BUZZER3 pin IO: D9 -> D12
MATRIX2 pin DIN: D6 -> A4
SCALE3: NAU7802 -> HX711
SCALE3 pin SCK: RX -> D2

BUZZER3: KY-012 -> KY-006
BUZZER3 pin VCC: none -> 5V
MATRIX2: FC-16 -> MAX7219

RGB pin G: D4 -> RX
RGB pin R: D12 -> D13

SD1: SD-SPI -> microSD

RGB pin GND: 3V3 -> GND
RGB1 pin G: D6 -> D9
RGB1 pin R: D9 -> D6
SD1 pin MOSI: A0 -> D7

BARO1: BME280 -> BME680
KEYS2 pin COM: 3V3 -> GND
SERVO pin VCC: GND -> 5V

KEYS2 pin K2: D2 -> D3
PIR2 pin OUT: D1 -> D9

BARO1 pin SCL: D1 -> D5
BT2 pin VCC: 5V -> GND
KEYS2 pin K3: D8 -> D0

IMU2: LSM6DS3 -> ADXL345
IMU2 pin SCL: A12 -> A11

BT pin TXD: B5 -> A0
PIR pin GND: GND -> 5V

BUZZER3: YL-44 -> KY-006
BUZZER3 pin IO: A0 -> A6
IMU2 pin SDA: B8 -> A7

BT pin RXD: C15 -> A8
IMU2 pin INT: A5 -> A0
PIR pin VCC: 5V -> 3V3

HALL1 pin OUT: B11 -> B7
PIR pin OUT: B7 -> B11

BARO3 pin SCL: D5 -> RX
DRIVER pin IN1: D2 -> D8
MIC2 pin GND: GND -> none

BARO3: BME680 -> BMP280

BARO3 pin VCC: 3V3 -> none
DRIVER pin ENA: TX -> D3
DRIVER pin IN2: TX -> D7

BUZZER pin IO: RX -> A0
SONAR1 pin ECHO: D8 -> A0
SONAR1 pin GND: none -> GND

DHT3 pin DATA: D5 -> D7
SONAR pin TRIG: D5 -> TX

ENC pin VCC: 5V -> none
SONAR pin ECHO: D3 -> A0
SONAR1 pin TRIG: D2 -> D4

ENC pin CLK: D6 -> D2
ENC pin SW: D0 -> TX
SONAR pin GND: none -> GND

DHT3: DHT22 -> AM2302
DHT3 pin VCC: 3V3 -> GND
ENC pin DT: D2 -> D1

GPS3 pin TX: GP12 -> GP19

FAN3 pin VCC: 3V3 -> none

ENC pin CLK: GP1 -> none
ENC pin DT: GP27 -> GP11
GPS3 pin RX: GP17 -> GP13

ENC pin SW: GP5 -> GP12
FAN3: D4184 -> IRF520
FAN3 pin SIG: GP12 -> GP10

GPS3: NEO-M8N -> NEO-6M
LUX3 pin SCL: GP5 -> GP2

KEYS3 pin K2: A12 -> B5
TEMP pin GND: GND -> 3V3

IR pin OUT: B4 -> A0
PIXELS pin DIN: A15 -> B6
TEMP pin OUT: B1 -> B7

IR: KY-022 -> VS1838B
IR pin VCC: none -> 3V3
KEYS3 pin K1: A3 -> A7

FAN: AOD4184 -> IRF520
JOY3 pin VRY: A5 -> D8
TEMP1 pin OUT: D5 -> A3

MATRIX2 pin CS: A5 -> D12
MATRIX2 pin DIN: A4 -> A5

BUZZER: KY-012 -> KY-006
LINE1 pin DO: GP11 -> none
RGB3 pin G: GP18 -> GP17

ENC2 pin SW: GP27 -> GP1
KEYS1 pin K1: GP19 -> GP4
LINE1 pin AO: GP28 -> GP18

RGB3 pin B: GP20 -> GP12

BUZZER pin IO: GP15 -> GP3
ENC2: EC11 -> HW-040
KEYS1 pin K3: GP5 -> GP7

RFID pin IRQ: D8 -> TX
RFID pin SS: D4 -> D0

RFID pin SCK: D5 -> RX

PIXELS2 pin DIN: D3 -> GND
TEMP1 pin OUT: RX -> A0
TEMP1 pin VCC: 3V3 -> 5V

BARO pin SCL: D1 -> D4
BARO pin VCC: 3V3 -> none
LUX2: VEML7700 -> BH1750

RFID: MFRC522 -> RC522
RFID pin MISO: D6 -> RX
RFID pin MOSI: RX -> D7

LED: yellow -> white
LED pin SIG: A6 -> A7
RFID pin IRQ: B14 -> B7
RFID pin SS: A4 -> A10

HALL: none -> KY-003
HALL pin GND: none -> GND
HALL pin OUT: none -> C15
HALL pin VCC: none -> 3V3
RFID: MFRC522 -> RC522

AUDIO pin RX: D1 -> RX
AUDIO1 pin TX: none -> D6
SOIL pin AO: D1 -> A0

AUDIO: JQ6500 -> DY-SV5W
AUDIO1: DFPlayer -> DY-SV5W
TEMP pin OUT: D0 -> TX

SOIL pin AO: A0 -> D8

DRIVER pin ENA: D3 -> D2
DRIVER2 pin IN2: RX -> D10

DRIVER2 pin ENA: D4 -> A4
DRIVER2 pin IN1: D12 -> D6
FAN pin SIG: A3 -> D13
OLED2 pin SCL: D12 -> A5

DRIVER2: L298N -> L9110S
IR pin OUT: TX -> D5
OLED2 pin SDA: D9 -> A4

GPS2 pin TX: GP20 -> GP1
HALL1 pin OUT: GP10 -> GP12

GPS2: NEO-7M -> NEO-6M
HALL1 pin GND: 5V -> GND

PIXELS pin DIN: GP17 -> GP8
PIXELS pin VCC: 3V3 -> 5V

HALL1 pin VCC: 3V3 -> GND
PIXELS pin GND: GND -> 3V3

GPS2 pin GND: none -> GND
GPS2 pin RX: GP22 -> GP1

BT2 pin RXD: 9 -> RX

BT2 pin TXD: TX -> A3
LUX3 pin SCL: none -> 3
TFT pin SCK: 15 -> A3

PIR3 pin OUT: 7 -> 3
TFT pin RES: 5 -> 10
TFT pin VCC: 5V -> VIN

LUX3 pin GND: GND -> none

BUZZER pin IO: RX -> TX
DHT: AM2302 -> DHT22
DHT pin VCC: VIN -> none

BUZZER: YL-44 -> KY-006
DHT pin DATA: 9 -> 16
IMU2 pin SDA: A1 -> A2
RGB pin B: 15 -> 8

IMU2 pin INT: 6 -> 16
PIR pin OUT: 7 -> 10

+++

From the entries above, restate word for word the lines from the line containing "KEYS1 pin K1: GP19 -> GP4" to the line containing "HALL: none -> KY-003", both ends included, and nothing more.

KEYS1 pin K1: GP19 -> GP4
LINE1 pin AO: GP28 -> GP18

RGB3 pin B: GP20 -> GP12

BUZZER pin IO: GP15 -> GP3
ENC2: EC11 -> HW-040
KEYS1 pin K3: GP5 -> GP7

RFID pin IRQ: D8 -> TX
RFID pin SS: D4 -> D0

RFID pin SCK: D5 -> RX

PIXELS2 pin DIN: D3 -> GND
TEMP1 pin OUT: RX -> A0
TEMP1 pin VCC: 3V3 -> 5V

BARO pin SCL: D1 -> D4
BARO pin VCC: 3V3 -> none
LUX2: VEML7700 -> BH1750

RFID: MFRC522 -> RC522
RFID pin MISO: D6 -> RX
RFID pin MOSI: RX -> D7

LED: yellow -> white
LED pin SIG: A6 -> A7
RFID pin IRQ: B14 -> B7
RFID pin SS: A4 -> A10

HALL: none -> KY-003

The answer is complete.